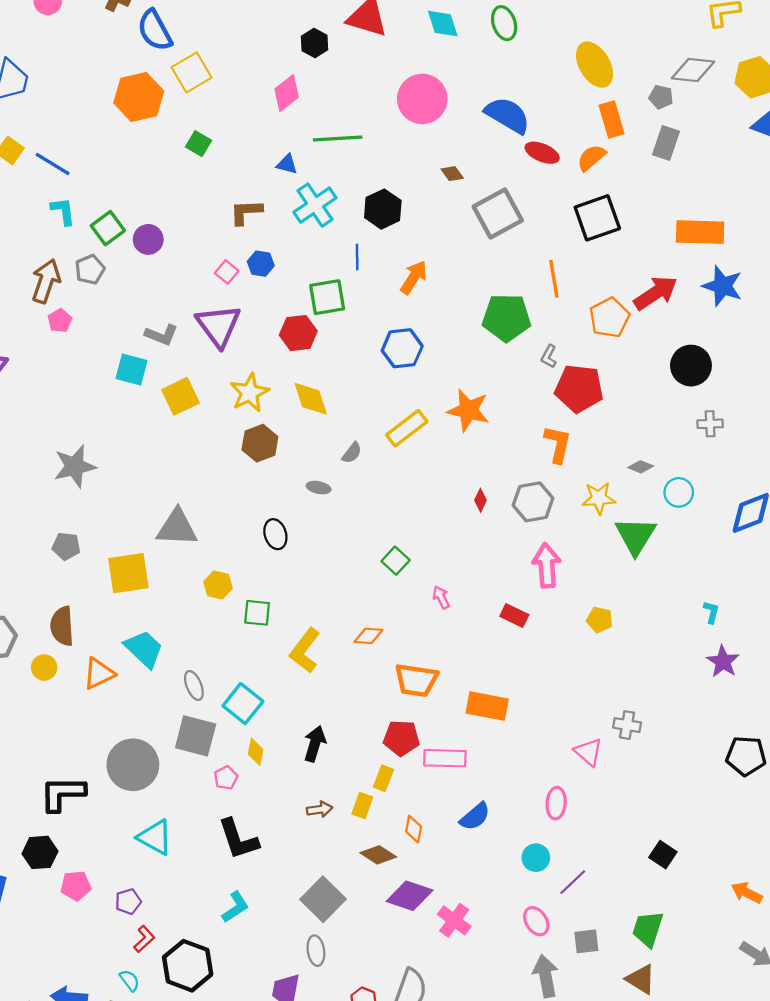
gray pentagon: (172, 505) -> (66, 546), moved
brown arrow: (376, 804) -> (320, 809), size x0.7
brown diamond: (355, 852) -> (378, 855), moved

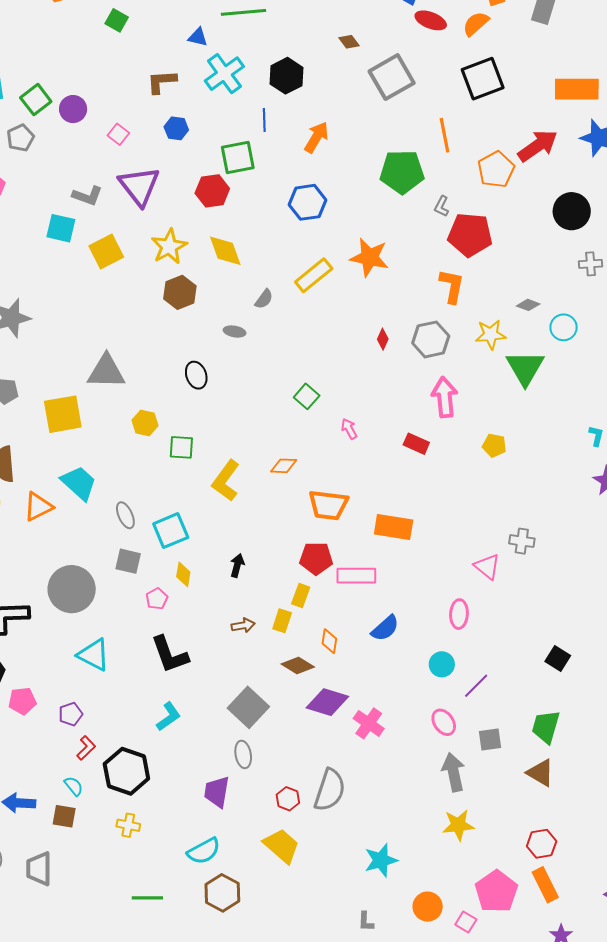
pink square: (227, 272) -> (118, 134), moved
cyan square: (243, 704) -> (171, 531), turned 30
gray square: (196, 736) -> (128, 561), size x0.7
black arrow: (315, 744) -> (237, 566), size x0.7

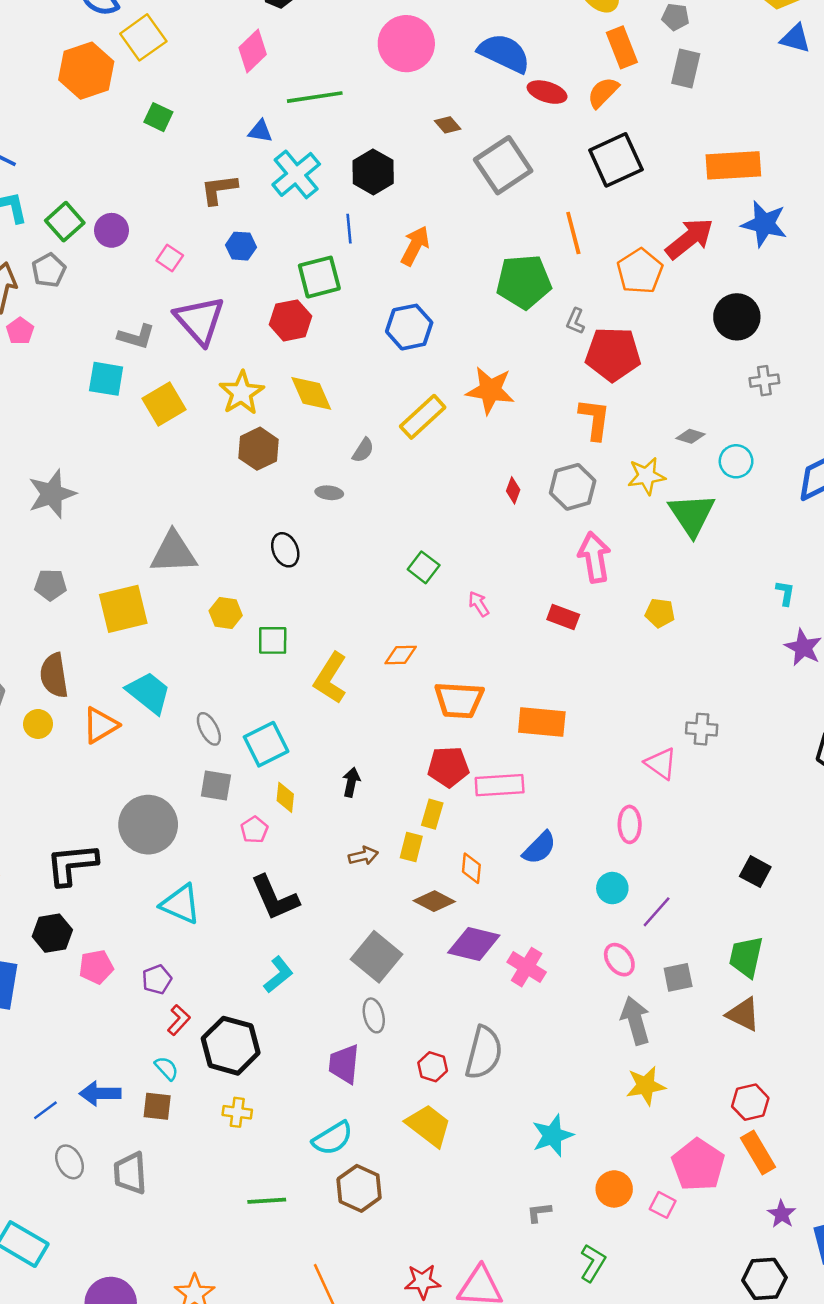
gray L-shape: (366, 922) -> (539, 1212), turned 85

--

§ **Brief**:
Every line of the material that holds the word "arrow" must be found and copied.

§ **Finished exercise**:
brown arrow: (376, 804) -> (320, 809), size x0.7
black arrow: (315, 744) -> (237, 566), size x0.7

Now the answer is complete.